* [Goal of the exercise] Repeat only the lines below from the one containing "(375, 209) = (312, 373): turquoise" through the one containing "(123, 234) = (125, 310): orange", inclusive, exactly as written.

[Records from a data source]
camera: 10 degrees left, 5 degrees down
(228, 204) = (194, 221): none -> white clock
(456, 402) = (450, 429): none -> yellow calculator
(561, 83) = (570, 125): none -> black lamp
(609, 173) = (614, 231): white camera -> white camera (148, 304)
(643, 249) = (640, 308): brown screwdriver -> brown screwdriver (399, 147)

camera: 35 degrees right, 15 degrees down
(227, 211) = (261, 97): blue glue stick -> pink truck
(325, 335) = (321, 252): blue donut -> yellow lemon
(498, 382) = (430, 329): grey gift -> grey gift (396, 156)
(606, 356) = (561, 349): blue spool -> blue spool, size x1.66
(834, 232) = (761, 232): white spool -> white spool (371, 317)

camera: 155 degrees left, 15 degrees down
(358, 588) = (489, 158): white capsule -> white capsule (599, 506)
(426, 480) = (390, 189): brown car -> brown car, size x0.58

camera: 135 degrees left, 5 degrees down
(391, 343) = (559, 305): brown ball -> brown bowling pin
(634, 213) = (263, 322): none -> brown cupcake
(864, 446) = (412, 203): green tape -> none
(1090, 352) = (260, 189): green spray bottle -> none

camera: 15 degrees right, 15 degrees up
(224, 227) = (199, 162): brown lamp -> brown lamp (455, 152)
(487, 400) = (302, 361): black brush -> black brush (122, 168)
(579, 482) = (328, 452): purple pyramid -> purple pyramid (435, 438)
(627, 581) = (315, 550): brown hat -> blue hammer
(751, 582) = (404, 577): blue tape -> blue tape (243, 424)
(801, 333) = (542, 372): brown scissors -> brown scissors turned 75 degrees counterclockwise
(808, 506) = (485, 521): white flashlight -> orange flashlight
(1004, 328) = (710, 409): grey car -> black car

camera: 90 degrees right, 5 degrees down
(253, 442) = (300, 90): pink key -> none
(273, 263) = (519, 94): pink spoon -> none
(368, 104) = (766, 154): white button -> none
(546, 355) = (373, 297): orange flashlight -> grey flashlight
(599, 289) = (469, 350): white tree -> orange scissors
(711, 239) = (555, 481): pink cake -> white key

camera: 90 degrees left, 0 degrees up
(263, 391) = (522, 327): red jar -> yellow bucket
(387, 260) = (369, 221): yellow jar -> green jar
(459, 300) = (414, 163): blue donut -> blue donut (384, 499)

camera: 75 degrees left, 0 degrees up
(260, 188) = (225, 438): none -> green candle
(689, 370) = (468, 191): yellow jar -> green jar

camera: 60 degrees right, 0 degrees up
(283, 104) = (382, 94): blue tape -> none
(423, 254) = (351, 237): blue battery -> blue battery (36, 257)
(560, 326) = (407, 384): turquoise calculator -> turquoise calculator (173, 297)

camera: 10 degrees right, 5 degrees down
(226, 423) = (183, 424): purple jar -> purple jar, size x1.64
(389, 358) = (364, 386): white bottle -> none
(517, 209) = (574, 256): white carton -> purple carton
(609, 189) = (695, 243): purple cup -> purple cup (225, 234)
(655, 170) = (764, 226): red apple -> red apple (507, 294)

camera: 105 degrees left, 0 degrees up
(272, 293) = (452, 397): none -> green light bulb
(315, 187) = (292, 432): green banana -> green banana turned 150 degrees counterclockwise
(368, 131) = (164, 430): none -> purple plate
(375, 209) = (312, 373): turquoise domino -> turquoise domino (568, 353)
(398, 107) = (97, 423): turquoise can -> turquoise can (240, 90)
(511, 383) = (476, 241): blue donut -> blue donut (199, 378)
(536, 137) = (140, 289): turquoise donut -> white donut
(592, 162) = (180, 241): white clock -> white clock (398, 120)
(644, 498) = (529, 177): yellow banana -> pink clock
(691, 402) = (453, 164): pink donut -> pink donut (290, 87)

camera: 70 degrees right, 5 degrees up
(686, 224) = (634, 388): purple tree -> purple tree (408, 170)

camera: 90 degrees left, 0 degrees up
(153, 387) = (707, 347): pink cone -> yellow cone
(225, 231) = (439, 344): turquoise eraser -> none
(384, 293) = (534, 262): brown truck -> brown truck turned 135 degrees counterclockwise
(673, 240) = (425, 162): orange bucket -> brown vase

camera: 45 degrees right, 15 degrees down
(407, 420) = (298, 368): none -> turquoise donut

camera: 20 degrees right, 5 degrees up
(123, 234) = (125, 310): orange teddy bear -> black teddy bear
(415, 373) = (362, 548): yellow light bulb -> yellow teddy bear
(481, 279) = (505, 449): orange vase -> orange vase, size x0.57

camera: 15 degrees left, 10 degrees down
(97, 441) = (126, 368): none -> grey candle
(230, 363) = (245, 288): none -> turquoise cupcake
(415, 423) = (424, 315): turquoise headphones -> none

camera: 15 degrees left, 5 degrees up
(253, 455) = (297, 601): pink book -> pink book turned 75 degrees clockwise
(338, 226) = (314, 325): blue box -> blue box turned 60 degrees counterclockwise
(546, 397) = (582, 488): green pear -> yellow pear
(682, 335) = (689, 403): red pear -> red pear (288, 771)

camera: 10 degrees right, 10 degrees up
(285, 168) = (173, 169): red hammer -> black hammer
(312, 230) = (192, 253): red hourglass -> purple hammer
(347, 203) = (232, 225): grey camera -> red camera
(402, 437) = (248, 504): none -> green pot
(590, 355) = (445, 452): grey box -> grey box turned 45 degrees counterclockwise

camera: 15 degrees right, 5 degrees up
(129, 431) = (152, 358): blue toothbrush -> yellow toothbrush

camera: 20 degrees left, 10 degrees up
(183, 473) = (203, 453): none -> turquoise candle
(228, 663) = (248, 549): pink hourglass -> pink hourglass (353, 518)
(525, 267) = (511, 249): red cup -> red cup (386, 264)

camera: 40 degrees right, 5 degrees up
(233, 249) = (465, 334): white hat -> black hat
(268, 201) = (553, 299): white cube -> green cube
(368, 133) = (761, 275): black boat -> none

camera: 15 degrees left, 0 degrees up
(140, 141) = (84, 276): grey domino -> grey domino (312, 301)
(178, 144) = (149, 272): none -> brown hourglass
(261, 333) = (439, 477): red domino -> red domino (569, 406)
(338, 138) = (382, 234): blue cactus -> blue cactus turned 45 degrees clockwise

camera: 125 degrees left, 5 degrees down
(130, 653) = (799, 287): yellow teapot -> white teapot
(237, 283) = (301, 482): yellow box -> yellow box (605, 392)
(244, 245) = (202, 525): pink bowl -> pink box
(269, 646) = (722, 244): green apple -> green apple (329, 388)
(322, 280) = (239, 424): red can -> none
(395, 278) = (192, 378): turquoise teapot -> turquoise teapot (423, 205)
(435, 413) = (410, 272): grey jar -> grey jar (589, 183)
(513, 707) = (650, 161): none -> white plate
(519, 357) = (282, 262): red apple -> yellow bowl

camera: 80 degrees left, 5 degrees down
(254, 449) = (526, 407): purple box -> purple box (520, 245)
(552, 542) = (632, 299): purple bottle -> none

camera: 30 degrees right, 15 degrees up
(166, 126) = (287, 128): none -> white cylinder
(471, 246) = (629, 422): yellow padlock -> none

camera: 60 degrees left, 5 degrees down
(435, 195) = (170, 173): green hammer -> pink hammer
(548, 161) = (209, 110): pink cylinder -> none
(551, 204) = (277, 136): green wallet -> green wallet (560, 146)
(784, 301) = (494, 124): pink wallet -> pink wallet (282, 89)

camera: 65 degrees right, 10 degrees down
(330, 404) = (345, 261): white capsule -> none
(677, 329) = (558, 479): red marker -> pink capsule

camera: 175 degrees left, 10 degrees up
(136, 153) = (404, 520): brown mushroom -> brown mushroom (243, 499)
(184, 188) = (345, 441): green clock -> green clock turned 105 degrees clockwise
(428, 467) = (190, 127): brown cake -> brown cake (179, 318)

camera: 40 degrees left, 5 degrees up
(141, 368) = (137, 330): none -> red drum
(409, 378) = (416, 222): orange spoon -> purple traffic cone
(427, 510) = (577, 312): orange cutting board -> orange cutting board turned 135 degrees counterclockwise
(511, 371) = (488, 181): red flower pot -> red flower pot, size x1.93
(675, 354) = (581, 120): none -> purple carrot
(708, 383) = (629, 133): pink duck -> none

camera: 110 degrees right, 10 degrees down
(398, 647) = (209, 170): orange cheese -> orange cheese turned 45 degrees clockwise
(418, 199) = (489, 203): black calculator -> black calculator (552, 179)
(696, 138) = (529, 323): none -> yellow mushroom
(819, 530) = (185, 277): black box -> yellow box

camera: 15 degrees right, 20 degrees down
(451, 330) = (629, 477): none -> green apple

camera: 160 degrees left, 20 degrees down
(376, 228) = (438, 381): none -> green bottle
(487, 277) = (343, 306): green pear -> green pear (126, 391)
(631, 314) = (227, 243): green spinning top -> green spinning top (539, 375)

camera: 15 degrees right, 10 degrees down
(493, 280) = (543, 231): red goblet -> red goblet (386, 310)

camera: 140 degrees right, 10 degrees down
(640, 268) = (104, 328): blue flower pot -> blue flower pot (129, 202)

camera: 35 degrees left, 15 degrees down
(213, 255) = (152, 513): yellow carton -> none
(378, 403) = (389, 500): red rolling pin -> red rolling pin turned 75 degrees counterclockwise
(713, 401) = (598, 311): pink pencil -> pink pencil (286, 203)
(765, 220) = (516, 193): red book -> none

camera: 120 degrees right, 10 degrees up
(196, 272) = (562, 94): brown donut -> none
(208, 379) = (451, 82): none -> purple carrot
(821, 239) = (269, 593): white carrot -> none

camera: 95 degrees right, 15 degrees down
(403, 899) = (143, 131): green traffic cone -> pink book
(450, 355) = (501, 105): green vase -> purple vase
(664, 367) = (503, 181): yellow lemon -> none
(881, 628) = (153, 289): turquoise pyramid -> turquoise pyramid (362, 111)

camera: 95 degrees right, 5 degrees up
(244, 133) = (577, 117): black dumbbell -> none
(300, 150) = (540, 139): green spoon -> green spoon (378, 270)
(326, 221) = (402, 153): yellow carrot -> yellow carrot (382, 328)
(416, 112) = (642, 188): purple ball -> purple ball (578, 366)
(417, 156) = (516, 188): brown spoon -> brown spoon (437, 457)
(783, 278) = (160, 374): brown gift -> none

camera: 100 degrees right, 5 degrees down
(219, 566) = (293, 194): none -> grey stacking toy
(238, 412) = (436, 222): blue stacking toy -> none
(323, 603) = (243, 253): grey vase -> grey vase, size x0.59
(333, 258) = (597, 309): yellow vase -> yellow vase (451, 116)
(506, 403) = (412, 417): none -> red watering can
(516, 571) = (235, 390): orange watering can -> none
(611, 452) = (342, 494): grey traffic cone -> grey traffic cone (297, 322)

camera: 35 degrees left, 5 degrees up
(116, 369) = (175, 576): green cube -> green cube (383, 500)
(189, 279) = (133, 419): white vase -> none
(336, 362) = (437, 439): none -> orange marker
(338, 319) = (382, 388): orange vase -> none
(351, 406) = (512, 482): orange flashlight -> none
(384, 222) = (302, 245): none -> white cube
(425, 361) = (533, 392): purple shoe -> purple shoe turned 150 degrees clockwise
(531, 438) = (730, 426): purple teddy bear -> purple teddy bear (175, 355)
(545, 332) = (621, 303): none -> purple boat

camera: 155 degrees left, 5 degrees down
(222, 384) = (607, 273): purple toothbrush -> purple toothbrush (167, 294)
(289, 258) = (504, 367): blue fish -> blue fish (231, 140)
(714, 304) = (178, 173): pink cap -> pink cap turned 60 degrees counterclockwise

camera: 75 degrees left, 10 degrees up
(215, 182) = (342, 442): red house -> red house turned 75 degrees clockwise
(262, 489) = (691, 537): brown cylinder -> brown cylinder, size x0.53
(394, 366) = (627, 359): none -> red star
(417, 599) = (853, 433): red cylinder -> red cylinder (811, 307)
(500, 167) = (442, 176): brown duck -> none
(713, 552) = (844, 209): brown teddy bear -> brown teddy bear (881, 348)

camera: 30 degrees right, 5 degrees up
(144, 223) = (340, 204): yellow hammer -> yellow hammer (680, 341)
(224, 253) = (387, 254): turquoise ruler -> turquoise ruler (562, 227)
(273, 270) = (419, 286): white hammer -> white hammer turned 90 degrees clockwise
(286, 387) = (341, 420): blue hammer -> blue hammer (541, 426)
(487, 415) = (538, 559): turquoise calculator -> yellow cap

* [Result]
(375, 209) = (312, 373): turquoise domino -> turquoise domino (568, 353)
(398, 107) = (97, 423): turquoise can -> turquoise can (240, 90)
(511, 383) = (476, 241): blue donut -> blue donut (199, 378)
(536, 137) = (140, 289): turquoise donut -> white donut
(592, 162) = (180, 241): white clock -> white clock (398, 120)
(644, 498) = (529, 177): yellow banana -> pink clock
(691, 402) = (453, 164): pink donut -> pink donut (290, 87)

camera: 70 degrees right, 5 degrees up
(686, 224) = (634, 388): purple tree -> purple tree (408, 170)

camera: 90 degrees left, 0 degrees up
(153, 387) = (707, 347): pink cone -> yellow cone
(225, 231) = (439, 344): turquoise eraser -> none
(384, 293) = (534, 262): brown truck -> brown truck turned 135 degrees counterclockwise
(673, 240) = (425, 162): orange bucket -> brown vase

camera: 45 degrees right, 15 degrees down
(407, 420) = (298, 368): none -> turquoise donut

camera: 20 degrees right, 5 degrees up
(123, 234) = (125, 310): orange teddy bear -> black teddy bear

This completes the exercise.